BRIEF - Show each line of the material below that contains the string "treble", matching case exactly.

***** GIVEN RECORDS *****

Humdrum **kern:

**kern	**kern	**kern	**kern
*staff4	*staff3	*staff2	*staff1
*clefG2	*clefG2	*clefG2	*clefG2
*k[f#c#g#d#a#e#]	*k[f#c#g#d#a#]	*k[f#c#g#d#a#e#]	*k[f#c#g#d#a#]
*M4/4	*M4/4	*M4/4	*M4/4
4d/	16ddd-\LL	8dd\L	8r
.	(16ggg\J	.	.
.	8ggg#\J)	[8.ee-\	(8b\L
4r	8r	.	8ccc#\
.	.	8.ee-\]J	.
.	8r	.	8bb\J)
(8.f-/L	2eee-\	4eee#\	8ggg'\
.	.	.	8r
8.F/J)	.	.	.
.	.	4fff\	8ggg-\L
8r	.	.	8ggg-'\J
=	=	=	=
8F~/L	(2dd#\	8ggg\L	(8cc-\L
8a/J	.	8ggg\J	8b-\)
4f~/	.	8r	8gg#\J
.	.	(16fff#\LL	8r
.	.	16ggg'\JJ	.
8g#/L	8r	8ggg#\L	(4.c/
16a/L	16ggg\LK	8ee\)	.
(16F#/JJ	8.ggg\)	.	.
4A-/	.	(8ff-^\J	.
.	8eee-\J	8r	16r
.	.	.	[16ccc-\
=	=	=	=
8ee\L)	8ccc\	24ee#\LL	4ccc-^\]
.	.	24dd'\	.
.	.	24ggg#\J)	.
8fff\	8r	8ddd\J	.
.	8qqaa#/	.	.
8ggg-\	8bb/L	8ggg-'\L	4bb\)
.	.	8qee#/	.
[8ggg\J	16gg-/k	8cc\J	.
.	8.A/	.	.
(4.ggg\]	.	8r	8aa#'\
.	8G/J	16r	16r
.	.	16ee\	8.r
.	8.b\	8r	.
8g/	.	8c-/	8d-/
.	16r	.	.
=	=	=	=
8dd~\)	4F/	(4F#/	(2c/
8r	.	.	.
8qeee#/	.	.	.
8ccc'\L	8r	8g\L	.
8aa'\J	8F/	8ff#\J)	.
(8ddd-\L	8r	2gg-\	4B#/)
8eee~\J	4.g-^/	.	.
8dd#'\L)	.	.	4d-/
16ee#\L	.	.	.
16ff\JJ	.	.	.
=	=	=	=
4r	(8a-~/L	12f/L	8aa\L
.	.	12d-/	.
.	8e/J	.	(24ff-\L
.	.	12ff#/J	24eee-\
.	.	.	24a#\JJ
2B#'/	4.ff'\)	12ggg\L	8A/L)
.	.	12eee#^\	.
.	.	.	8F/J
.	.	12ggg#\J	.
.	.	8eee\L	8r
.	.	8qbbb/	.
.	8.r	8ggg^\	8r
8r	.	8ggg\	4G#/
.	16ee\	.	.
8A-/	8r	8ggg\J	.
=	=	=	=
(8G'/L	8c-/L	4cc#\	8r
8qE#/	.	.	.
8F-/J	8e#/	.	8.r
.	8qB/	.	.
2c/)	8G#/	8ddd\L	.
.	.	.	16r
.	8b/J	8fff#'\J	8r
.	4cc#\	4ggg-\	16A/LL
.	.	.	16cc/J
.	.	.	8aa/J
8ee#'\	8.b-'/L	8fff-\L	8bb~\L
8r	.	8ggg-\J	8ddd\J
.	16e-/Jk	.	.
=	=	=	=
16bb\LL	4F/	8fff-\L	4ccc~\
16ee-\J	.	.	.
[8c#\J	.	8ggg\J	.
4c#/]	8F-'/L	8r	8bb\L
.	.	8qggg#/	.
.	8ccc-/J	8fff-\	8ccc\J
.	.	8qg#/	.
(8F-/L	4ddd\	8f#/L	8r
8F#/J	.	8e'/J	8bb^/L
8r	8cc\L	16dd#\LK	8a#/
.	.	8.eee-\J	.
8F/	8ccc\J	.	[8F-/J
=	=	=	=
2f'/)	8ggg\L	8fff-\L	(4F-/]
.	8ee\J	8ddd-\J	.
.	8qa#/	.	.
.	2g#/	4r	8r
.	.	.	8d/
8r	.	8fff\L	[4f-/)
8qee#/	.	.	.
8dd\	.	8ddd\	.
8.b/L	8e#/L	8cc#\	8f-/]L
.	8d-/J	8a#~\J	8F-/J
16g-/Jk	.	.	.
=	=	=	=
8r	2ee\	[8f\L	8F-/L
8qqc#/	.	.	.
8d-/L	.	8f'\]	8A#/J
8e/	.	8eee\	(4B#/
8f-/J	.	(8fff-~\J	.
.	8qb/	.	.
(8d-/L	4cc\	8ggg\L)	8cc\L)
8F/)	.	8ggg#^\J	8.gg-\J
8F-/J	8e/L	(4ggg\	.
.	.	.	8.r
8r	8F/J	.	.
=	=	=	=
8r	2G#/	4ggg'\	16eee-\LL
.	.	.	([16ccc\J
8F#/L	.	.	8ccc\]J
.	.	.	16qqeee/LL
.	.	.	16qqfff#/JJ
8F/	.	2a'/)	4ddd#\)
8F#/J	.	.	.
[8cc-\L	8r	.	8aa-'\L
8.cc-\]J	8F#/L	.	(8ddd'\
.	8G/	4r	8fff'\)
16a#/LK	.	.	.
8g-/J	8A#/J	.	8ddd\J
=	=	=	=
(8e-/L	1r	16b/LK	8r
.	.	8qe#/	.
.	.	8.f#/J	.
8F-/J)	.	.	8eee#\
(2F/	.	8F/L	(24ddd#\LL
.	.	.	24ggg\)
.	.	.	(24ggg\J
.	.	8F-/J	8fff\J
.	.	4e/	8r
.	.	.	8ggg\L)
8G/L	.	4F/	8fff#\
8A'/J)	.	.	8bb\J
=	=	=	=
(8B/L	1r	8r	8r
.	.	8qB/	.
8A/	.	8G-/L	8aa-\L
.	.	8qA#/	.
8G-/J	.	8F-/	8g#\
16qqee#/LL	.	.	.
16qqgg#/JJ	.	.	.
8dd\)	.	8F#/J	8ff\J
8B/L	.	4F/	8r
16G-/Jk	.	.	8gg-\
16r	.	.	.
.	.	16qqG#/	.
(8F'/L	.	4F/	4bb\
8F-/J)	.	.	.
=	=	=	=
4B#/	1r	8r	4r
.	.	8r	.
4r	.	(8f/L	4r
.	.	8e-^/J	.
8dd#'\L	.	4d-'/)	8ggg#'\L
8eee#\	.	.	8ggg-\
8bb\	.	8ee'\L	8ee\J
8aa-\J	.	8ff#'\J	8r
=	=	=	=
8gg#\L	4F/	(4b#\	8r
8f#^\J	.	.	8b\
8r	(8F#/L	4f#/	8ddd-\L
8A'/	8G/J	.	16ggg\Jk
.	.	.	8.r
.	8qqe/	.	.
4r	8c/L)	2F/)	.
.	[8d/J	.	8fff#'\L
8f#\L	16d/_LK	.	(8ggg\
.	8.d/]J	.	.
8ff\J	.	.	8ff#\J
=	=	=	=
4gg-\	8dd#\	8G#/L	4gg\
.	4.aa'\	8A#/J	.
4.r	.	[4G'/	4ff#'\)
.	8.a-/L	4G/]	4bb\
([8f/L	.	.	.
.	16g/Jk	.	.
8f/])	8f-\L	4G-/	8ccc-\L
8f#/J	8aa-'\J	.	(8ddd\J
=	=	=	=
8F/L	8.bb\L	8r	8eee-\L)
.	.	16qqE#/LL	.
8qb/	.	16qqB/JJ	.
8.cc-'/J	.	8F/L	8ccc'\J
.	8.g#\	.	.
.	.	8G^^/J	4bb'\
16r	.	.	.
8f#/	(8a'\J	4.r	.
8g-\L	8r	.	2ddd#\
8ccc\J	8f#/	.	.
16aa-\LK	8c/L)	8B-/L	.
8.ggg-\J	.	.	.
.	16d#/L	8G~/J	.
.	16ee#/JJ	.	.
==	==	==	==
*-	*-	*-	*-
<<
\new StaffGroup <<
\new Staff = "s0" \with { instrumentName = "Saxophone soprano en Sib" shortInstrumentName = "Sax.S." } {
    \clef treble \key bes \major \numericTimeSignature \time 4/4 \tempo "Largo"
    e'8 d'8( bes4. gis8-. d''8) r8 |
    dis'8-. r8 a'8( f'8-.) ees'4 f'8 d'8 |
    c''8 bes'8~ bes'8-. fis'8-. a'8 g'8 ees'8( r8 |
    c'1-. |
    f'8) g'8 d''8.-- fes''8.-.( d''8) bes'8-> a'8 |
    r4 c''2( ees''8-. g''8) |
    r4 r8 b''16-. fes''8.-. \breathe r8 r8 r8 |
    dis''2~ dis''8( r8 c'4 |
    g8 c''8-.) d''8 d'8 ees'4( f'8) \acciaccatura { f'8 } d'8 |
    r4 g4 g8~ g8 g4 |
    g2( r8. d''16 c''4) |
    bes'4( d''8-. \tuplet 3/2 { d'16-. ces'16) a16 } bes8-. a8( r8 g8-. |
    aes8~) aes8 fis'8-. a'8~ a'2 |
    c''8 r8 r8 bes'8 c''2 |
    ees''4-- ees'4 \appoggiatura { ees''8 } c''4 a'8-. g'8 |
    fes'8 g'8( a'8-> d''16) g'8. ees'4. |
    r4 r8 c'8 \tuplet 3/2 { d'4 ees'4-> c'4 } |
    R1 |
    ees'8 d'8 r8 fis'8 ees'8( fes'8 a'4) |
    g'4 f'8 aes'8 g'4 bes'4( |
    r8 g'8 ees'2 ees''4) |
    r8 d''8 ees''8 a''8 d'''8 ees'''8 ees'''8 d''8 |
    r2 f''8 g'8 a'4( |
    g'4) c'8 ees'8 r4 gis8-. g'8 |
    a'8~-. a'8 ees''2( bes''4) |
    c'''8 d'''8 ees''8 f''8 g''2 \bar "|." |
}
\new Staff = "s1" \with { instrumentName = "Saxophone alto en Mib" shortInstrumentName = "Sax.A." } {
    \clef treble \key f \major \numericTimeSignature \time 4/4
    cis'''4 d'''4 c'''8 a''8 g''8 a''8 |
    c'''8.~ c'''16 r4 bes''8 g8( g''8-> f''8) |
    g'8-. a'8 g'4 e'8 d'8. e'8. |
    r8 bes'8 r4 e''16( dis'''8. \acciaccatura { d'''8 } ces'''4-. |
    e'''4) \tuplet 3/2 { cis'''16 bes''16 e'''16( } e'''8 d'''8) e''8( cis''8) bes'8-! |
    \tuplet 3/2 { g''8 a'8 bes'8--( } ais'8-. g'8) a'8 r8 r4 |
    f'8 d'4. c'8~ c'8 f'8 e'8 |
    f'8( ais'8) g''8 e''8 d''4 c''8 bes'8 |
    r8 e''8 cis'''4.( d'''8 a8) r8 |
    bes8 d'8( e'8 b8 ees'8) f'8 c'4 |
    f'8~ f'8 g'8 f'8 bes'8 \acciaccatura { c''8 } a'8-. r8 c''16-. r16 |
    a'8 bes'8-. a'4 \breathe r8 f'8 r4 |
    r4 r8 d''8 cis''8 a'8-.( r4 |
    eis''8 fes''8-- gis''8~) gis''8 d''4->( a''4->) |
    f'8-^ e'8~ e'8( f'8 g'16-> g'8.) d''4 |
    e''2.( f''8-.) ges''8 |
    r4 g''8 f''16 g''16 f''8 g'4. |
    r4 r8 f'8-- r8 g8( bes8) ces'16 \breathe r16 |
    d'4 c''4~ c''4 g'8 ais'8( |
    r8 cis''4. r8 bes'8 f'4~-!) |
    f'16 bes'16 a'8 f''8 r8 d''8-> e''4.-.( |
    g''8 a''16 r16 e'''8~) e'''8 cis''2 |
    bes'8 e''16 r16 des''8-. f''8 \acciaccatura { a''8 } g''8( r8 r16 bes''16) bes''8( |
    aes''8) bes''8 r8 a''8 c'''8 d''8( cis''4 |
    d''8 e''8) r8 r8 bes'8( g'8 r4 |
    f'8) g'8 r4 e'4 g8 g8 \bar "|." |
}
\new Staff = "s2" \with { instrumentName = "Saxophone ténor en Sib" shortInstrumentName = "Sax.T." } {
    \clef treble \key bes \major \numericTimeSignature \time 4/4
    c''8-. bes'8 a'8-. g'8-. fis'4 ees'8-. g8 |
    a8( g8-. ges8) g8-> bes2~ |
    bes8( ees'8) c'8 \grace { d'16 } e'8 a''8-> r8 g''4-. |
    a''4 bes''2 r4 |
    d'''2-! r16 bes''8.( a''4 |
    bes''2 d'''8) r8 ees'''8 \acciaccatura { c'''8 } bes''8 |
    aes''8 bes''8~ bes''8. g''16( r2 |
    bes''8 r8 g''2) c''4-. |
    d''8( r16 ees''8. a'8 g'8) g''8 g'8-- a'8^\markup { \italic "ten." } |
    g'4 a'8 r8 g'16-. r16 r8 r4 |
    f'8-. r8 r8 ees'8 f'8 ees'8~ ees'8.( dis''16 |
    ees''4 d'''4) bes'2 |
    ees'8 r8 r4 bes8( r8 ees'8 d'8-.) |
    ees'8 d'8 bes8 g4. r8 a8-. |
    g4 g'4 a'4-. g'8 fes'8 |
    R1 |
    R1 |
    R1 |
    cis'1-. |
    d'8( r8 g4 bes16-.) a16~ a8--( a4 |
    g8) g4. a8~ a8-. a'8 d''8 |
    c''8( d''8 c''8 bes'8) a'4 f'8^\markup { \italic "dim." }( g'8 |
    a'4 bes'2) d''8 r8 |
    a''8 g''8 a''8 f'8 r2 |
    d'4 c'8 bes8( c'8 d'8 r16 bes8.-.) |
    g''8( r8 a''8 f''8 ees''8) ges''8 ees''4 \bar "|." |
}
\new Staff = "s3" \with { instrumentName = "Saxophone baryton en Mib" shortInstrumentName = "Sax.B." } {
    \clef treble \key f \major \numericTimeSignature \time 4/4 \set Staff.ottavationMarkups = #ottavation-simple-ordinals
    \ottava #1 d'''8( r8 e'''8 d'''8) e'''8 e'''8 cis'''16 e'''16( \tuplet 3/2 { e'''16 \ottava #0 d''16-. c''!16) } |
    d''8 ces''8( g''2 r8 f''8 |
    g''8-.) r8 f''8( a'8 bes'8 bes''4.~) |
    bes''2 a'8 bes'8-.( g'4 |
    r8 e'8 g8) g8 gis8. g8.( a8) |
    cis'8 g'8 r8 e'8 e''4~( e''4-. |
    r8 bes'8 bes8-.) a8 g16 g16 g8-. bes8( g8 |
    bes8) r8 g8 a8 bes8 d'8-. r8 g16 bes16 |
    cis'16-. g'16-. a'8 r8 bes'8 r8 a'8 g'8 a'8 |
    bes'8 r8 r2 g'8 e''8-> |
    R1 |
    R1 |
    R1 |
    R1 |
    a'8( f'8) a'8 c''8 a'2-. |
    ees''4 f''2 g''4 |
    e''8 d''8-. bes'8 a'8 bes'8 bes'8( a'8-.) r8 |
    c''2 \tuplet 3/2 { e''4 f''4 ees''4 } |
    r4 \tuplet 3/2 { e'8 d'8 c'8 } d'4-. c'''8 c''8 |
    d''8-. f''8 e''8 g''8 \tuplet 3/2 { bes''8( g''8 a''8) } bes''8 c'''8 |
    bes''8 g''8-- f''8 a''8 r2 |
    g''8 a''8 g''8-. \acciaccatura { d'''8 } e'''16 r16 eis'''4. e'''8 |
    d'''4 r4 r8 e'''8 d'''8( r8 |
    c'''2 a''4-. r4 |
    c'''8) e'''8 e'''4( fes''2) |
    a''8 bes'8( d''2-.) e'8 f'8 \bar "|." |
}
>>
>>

*****

THE REPLY -
    \clef treble \key bes \major \numericTimeSignature \time 4/4 \tempo "Largo"
    \clef treble \key f \major \numericTimeSignature \time 4/4
    \clef treble \key bes \major \numericTimeSignature \time 4/4
    \clef treble \key f \major \numericTimeSignature \time 4/4 \set Staff.ottavationMarkups = #ottavation-simple-ordinals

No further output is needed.